When you repeat the listing, keep every character as it is.
+ + + +
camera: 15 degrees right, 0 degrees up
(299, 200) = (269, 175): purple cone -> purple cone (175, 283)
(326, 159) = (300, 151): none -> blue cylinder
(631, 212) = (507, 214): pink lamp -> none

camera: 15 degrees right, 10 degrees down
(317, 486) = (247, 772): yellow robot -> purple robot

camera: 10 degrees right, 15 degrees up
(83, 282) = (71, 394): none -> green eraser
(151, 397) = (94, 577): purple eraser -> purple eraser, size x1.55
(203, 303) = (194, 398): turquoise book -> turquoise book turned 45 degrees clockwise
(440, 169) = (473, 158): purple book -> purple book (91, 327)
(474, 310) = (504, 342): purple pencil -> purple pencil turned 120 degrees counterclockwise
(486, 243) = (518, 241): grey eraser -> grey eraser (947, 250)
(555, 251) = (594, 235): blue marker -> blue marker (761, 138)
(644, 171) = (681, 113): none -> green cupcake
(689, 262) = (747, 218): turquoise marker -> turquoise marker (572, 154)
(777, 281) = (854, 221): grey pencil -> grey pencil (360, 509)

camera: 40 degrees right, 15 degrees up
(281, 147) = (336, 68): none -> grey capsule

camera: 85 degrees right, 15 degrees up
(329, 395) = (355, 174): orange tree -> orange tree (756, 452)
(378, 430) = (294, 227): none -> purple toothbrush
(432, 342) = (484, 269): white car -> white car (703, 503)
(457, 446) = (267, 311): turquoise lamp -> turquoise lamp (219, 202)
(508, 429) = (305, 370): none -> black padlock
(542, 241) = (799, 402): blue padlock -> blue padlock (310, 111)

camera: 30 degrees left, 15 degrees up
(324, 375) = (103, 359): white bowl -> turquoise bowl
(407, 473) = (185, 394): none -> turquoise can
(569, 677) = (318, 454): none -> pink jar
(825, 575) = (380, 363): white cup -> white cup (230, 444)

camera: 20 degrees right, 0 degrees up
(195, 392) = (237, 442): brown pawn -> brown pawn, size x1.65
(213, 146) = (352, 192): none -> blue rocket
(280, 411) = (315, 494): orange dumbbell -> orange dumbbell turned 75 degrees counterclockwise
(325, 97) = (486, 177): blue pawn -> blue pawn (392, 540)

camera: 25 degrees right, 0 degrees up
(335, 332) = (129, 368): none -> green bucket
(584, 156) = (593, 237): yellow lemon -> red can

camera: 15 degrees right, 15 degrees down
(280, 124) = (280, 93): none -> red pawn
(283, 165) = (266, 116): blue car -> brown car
+ + + +
OUTPUT FOR THIS EXERCISE:
camera: 15 degrees right, 0 degrees up
(299, 200) = (269, 175): purple cone -> purple cone (175, 283)
(326, 159) = (300, 151): none -> blue cylinder
(631, 212) = (507, 214): pink lamp -> none

camera: 15 degrees right, 10 degrees down
(317, 486) = (247, 772): yellow robot -> purple robot

camera: 10 degrees right, 15 degrees up
(83, 282) = (71, 394): none -> green eraser
(151, 397) = (94, 577): purple eraser -> purple eraser, size x1.55
(203, 303) = (194, 398): turquoise book -> turquoise book turned 45 degrees clockwise
(440, 169) = (473, 158): purple book -> purple book (91, 327)
(474, 310) = (504, 342): purple pencil -> purple pencil turned 120 degrees counterclockwise
(486, 243) = (518, 241): grey eraser -> grey eraser (947, 250)
(555, 251) = (594, 235): blue marker -> blue marker (761, 138)
(644, 171) = (681, 113): none -> green cupcake
(689, 262) = (747, 218): turquoise marker -> turquoise marker (572, 154)
(777, 281) = (854, 221): grey pencil -> grey pencil (360, 509)

camera: 40 degrees right, 15 degrees up
(281, 147) = (336, 68): none -> grey capsule

camera: 85 degrees right, 15 degrees up
(329, 395) = (355, 174): orange tree -> orange tree (756, 452)
(378, 430) = (294, 227): none -> purple toothbrush
(432, 342) = (484, 269): white car -> white car (703, 503)
(457, 446) = (267, 311): turquoise lamp -> turquoise lamp (219, 202)
(508, 429) = (305, 370): none -> black padlock
(542, 241) = (799, 402): blue padlock -> blue padlock (310, 111)

camera: 30 degrees left, 15 degrees up
(324, 375) = (103, 359): white bowl -> turquoise bowl
(407, 473) = (185, 394): none -> turquoise can
(569, 677) = (318, 454): none -> pink jar
(825, 575) = (380, 363): white cup -> white cup (230, 444)

camera: 20 degrees right, 0 degrees up
(195, 392) = (237, 442): brown pawn -> brown pawn, size x1.65
(213, 146) = (352, 192): none -> blue rocket
(280, 411) = (315, 494): orange dumbbell -> orange dumbbell turned 75 degrees counterclockwise
(325, 97) = (486, 177): blue pawn -> blue pawn (392, 540)

camera: 25 degrees right, 0 degrees up
(335, 332) = (129, 368): none -> green bucket
(584, 156) = (593, 237): yellow lemon -> red can

camera: 15 degrees right, 15 degrees down
(280, 124) = (280, 93): none -> red pawn
(283, 165) = (266, 116): blue car -> brown car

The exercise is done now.